◆ **What you have to do**
Set down, character for character, everything in the records below from the line holding "pink donut [361,464,409,504]" down to the line holding "pink goblet [345,19,371,78]", and no other line.
(Beginning of Data)
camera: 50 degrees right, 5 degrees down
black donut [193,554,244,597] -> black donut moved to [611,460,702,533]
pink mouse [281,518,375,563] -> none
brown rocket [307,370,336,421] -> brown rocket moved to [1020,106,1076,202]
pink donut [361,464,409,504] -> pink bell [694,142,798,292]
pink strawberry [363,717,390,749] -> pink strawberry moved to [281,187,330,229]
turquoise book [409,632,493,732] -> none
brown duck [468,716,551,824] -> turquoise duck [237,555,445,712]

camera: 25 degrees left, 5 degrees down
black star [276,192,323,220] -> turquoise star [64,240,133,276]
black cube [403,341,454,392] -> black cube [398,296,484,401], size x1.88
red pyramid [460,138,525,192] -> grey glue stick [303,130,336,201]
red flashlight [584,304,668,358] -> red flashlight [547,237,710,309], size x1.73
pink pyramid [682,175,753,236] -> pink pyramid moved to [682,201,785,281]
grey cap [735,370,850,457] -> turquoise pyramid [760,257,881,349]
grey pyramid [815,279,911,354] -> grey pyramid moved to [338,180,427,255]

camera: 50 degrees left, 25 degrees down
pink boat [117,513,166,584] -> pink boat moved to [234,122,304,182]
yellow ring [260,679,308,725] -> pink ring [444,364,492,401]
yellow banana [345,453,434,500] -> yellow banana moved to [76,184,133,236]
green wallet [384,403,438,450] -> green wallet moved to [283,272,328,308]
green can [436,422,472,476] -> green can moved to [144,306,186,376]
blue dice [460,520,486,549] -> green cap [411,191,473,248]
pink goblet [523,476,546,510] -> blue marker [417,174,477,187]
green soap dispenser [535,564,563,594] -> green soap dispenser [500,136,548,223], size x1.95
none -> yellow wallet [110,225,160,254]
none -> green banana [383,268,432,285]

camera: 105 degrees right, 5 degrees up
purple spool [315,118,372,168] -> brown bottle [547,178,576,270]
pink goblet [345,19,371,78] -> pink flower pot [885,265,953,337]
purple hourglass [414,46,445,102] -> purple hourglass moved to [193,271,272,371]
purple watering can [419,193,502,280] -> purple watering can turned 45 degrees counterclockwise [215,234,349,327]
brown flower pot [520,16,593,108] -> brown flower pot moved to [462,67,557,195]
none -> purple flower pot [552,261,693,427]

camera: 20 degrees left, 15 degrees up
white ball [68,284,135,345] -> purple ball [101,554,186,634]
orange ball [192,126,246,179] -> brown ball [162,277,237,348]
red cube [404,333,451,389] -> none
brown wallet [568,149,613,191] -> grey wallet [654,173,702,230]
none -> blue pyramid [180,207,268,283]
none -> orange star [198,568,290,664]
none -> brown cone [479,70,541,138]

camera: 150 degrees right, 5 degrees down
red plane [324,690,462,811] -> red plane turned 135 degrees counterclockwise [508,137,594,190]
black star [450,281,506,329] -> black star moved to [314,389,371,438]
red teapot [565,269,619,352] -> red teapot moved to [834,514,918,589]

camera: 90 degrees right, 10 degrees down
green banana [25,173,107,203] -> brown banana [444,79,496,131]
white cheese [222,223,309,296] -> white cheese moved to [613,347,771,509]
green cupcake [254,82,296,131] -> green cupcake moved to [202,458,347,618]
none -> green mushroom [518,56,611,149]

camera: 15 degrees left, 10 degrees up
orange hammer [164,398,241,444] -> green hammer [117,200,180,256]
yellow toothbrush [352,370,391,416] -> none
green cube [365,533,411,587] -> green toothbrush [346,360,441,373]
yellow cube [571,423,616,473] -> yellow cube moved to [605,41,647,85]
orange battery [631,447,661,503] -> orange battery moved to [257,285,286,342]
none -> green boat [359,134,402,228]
(End of Data)
◆ **Exercise solution**
pink donut [361,464,409,504] -> pink bell [694,142,798,292]
pink strawberry [363,717,390,749] -> pink strawberry moved to [281,187,330,229]
turquoise book [409,632,493,732] -> none
brown duck [468,716,551,824] -> turquoise duck [237,555,445,712]

camera: 25 degrees left, 5 degrees down
black star [276,192,323,220] -> turquoise star [64,240,133,276]
black cube [403,341,454,392] -> black cube [398,296,484,401], size x1.88
red pyramid [460,138,525,192] -> grey glue stick [303,130,336,201]
red flashlight [584,304,668,358] -> red flashlight [547,237,710,309], size x1.73
pink pyramid [682,175,753,236] -> pink pyramid moved to [682,201,785,281]
grey cap [735,370,850,457] -> turquoise pyramid [760,257,881,349]
grey pyramid [815,279,911,354] -> grey pyramid moved to [338,180,427,255]

camera: 50 degrees left, 25 degrees down
pink boat [117,513,166,584] -> pink boat moved to [234,122,304,182]
yellow ring [260,679,308,725] -> pink ring [444,364,492,401]
yellow banana [345,453,434,500] -> yellow banana moved to [76,184,133,236]
green wallet [384,403,438,450] -> green wallet moved to [283,272,328,308]
green can [436,422,472,476] -> green can moved to [144,306,186,376]
blue dice [460,520,486,549] -> green cap [411,191,473,248]
pink goblet [523,476,546,510] -> blue marker [417,174,477,187]
green soap dispenser [535,564,563,594] -> green soap dispenser [500,136,548,223], size x1.95
none -> yellow wallet [110,225,160,254]
none -> green banana [383,268,432,285]

camera: 105 degrees right, 5 degrees up
purple spool [315,118,372,168] -> brown bottle [547,178,576,270]
pink goblet [345,19,371,78] -> pink flower pot [885,265,953,337]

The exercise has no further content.